SUPPLIED INFORMATION START
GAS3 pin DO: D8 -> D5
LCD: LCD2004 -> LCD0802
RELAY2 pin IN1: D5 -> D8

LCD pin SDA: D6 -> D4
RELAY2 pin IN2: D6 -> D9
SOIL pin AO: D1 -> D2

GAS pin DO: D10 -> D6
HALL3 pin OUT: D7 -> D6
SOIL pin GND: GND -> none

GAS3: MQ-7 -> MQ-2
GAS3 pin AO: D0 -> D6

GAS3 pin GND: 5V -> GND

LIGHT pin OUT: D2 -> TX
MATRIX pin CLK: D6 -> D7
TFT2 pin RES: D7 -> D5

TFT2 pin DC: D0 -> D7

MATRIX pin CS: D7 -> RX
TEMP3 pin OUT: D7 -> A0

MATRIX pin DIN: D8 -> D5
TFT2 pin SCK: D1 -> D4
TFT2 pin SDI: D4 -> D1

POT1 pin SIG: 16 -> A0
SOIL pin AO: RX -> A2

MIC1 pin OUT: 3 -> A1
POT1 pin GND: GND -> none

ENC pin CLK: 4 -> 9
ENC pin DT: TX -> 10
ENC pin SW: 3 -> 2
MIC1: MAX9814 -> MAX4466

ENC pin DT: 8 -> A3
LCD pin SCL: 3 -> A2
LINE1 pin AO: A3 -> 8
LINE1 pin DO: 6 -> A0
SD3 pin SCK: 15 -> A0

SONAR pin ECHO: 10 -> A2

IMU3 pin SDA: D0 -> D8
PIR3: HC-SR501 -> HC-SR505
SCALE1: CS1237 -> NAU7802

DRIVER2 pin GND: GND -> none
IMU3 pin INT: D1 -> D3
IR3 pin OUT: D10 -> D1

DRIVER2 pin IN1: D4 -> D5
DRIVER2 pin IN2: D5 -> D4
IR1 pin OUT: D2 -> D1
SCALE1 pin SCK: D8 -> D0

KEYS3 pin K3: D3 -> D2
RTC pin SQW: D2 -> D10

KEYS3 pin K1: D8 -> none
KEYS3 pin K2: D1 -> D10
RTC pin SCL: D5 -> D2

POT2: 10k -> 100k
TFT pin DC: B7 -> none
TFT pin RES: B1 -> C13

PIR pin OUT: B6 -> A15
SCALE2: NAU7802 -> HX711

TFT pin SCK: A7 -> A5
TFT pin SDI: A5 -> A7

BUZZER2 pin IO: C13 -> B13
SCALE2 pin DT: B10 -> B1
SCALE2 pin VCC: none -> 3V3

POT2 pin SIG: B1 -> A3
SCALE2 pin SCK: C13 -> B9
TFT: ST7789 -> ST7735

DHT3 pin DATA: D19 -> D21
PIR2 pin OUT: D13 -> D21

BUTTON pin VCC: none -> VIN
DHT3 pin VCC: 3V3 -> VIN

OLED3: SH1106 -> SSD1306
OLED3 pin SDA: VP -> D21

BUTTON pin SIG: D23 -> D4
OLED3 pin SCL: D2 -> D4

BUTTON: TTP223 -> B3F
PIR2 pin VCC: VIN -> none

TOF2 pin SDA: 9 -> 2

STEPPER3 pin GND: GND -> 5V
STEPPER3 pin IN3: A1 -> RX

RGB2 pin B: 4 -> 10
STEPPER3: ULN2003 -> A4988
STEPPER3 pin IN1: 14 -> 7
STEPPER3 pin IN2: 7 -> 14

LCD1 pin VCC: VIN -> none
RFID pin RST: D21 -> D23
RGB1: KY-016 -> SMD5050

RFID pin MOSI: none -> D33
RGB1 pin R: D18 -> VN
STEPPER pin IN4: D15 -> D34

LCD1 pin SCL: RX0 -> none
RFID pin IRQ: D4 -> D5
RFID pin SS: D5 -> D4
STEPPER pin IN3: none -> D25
SUPPLIED INFORMATION END
# TASK ITEM
All lines in the data above from the one with "DHT3 pin DATA: D19 -> D21" through the one with "RGB1 pin R: D18 -> VN" must be repeated exactly, and no others.

# THE COMPLETED TASK
DHT3 pin DATA: D19 -> D21
PIR2 pin OUT: D13 -> D21

BUTTON pin VCC: none -> VIN
DHT3 pin VCC: 3V3 -> VIN

OLED3: SH1106 -> SSD1306
OLED3 pin SDA: VP -> D21

BUTTON pin SIG: D23 -> D4
OLED3 pin SCL: D2 -> D4

BUTTON: TTP223 -> B3F
PIR2 pin VCC: VIN -> none

TOF2 pin SDA: 9 -> 2

STEPPER3 pin GND: GND -> 5V
STEPPER3 pin IN3: A1 -> RX

RGB2 pin B: 4 -> 10
STEPPER3: ULN2003 -> A4988
STEPPER3 pin IN1: 14 -> 7
STEPPER3 pin IN2: 7 -> 14

LCD1 pin VCC: VIN -> none
RFID pin RST: D21 -> D23
RGB1: KY-016 -> SMD5050

RFID pin MOSI: none -> D33
RGB1 pin R: D18 -> VN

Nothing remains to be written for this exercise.